◆ **Entries taken from a collection**
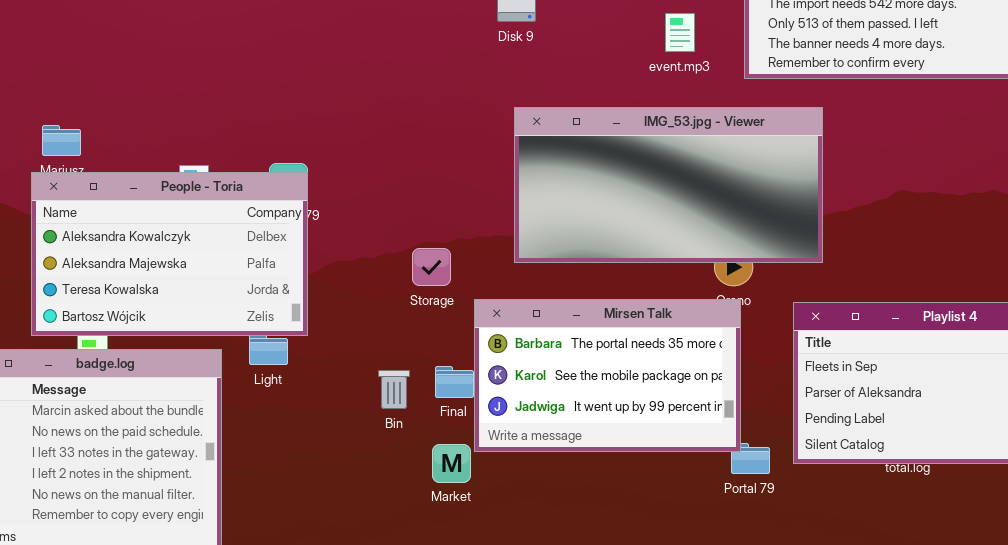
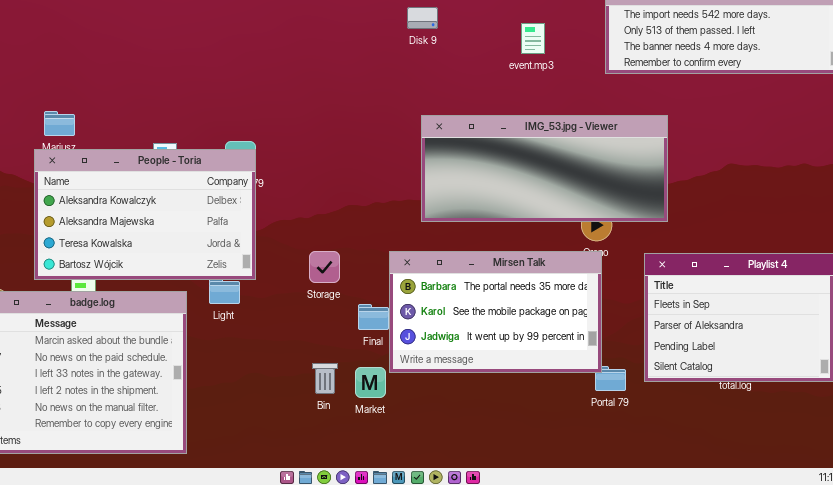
event.mp3: [665,13,695,52] -> [521,23,545,54], moved
IMG_53.jpg - Viewer: [514,107,823,263] -> [421,115,668,222], resized
Storage: [412,248,451,286] -> [309,251,340,283], moved
Bin: [378,370,410,409] -> [312,363,338,394], moved

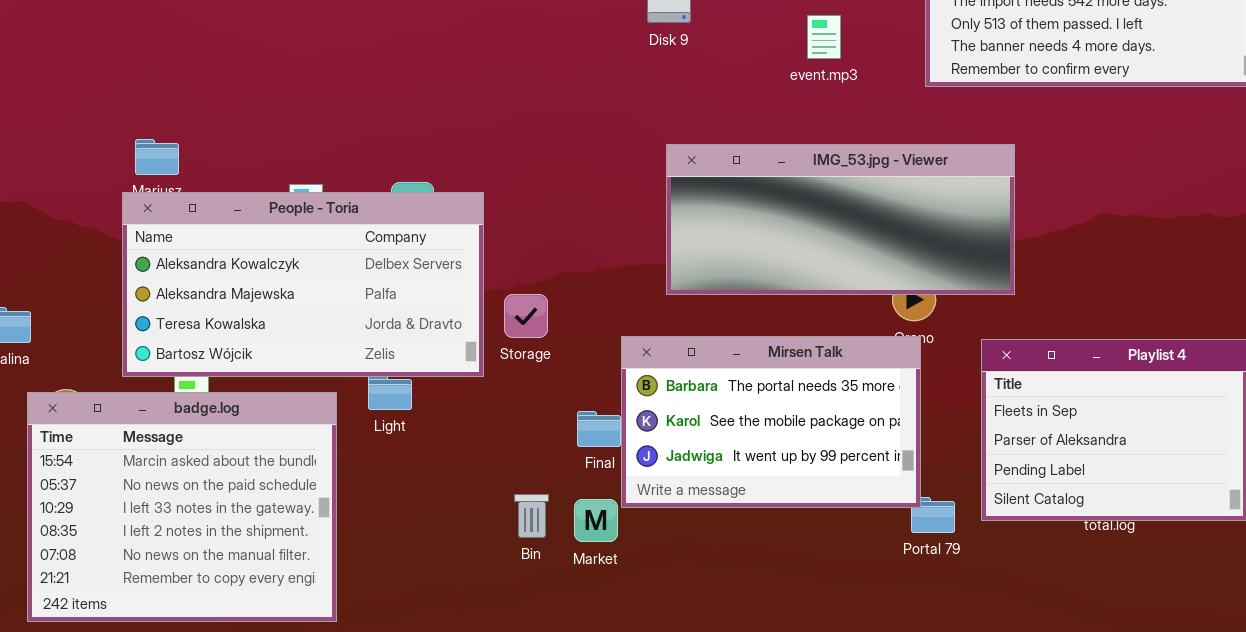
People - Toria: [34,149,256,280] -> [122,192,484,377], resized
Storage: [309,251,340,283] -> [504,294,548,338], moved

◆ **Your goal**
Could you write out every record exactly, leaving the pictures out?

◆ **Result of the exercise**
event.mp3: [665,13,695,52] -> [521,23,545,54], moved
IMG_53.jpg - Viewer: [514,107,823,263] -> [421,115,668,222], resized
Storage: [412,248,451,286] -> [309,251,340,283], moved
Bin: [378,370,410,409] -> [312,363,338,394], moved

People - Toria: [34,149,256,280] -> [122,192,484,377], resized
Storage: [309,251,340,283] -> [504,294,548,338], moved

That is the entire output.